*** Opening of Stored data ***

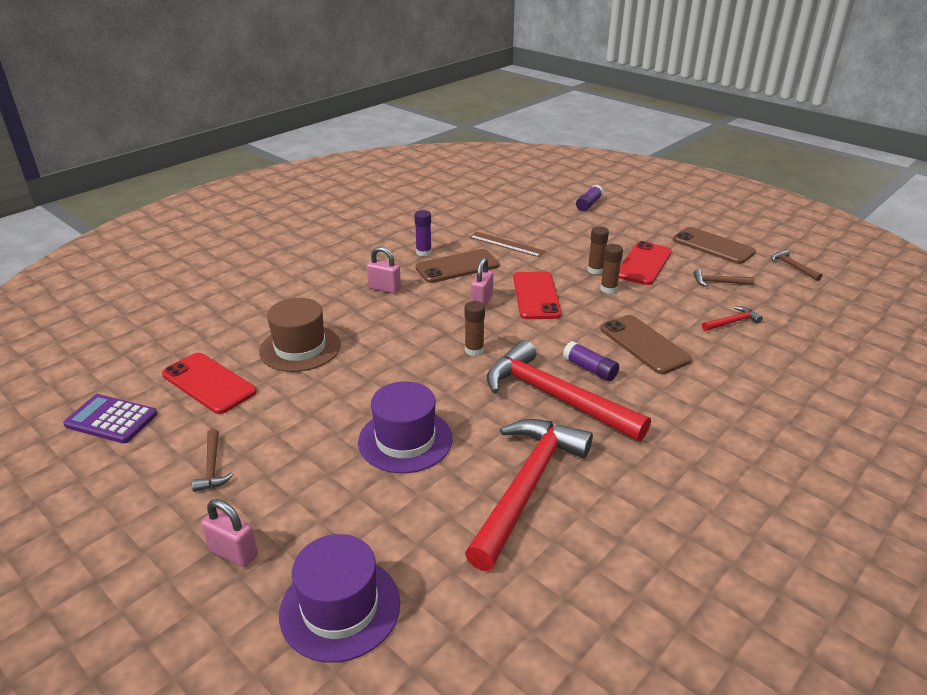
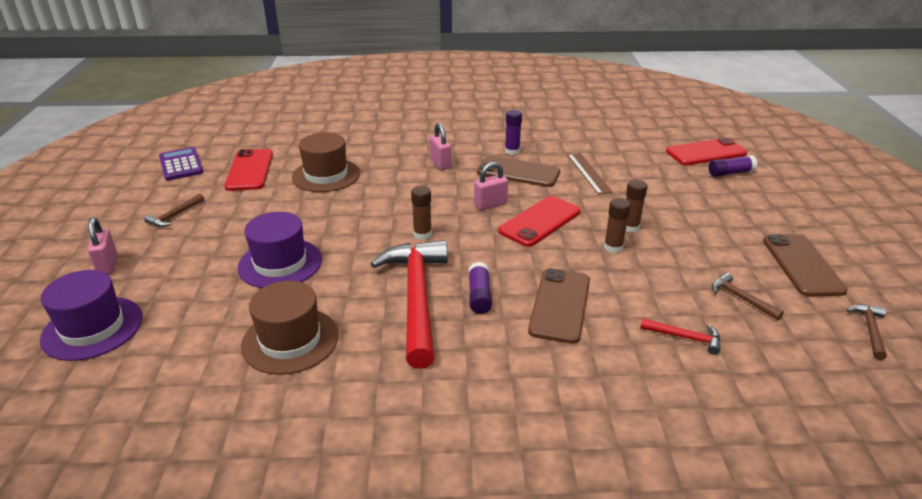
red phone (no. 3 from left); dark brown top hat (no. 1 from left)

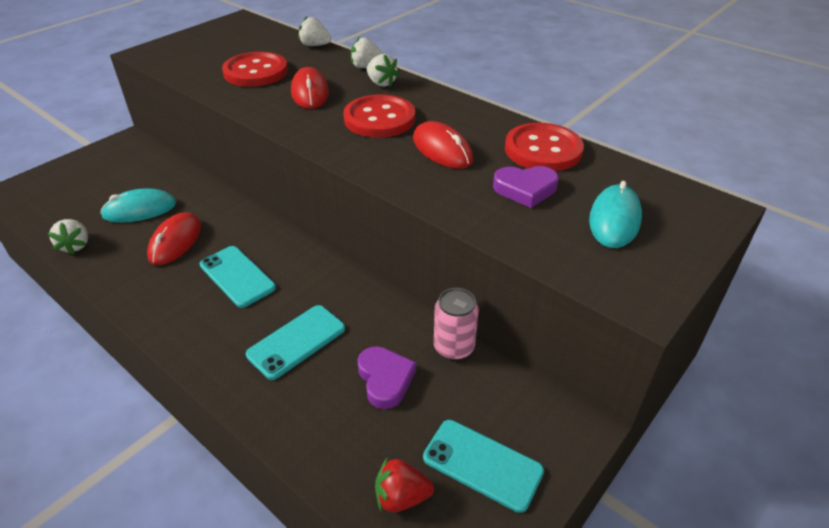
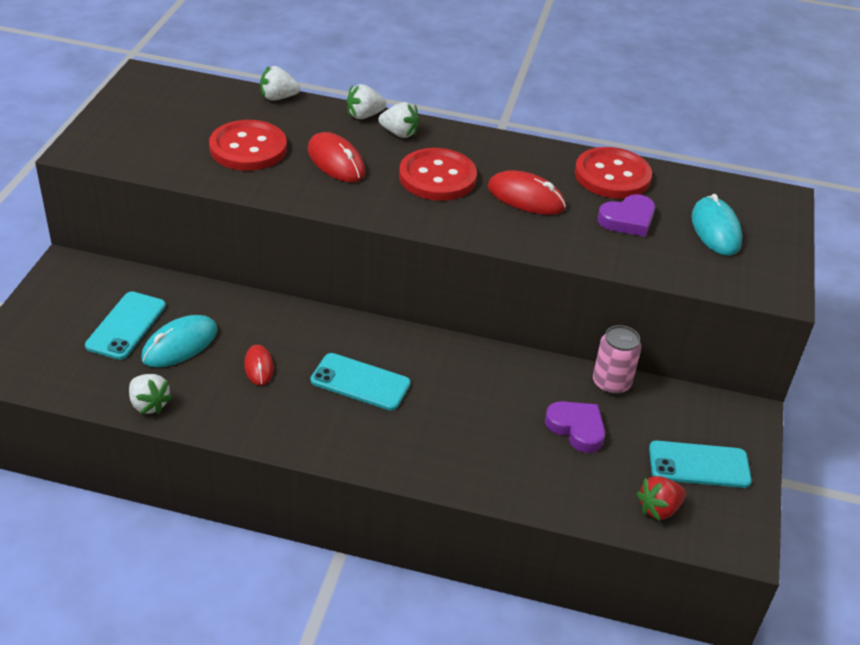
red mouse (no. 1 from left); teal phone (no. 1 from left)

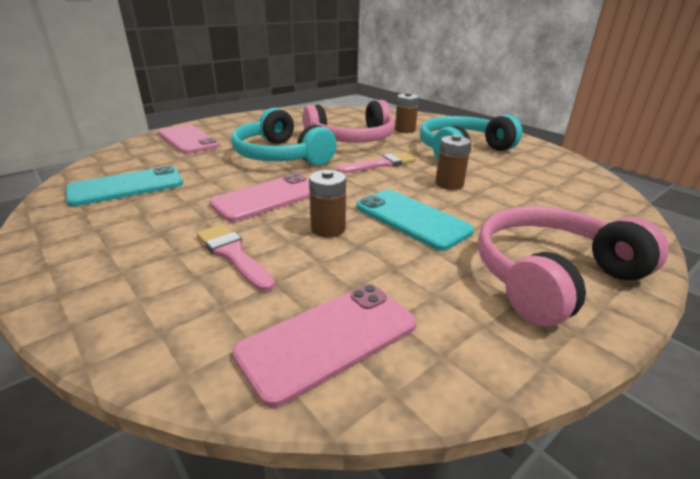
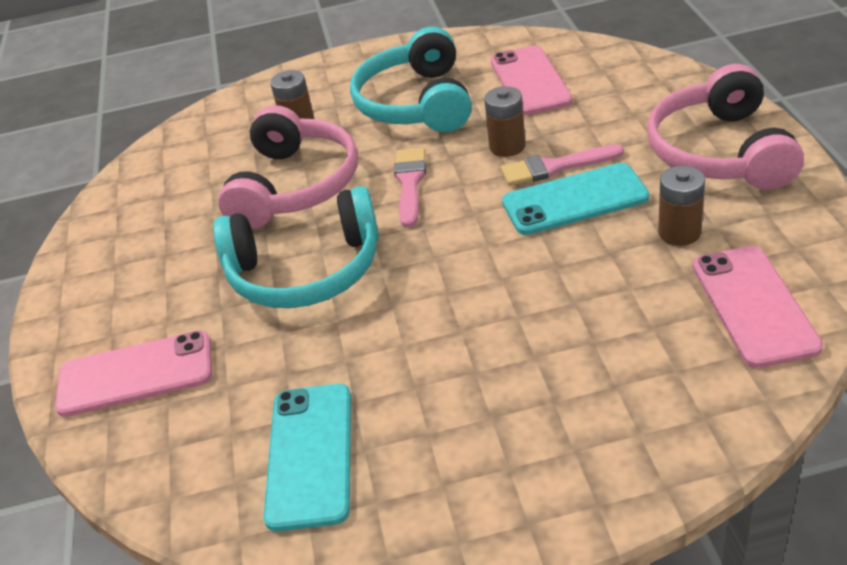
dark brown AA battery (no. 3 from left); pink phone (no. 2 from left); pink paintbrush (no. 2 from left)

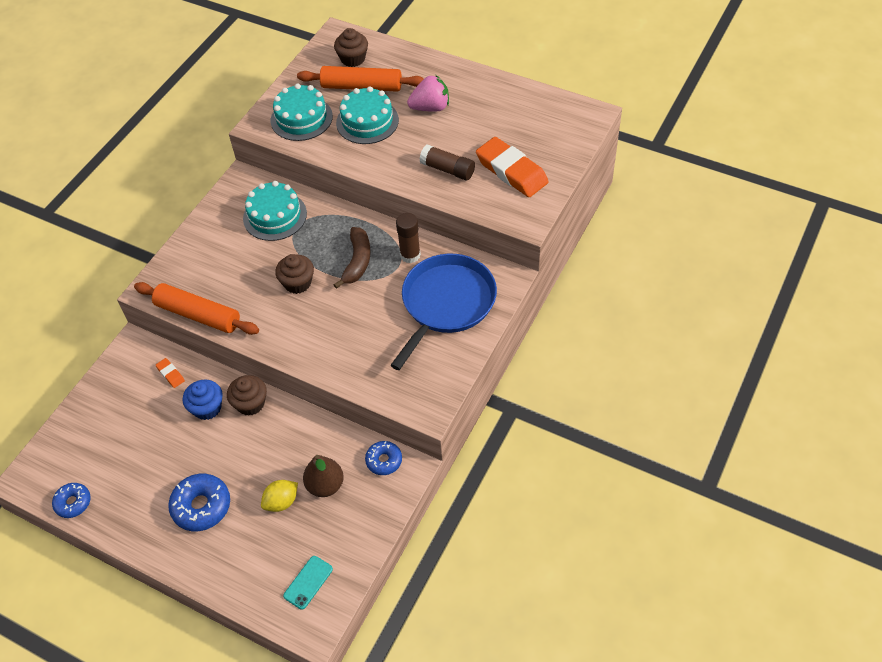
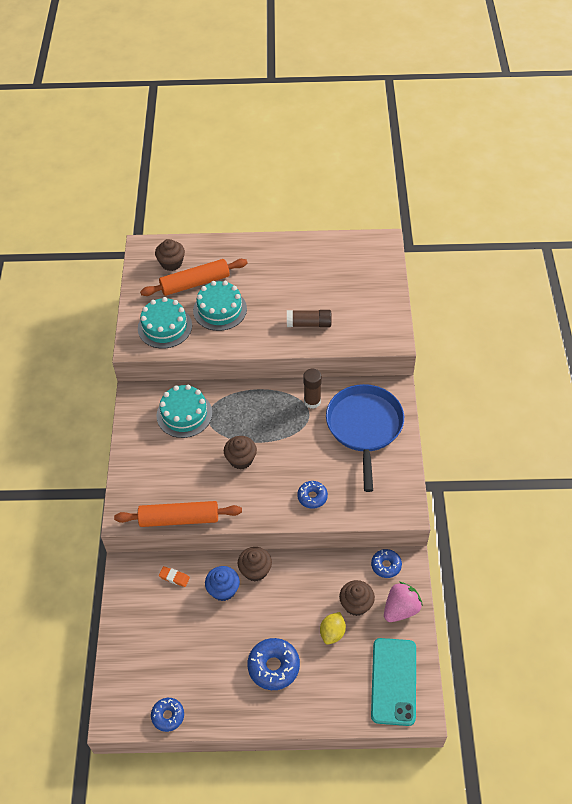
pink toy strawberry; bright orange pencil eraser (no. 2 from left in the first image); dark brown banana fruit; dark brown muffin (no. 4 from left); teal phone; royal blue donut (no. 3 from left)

*** Close of Stored data ***

Leaving the pictures out, output each line of the listing exactly.

red phone (no. 3 from left); dark brown top hat (no. 1 from left)

red mouse (no. 1 from left); teal phone (no. 1 from left)

dark brown AA battery (no. 3 from left); pink phone (no. 2 from left); pink paintbrush (no. 2 from left)

pink toy strawberry; bright orange pencil eraser (no. 2 from left in the first image); dark brown banana fruit; dark brown muffin (no. 4 from left); teal phone; royal blue donut (no. 3 from left)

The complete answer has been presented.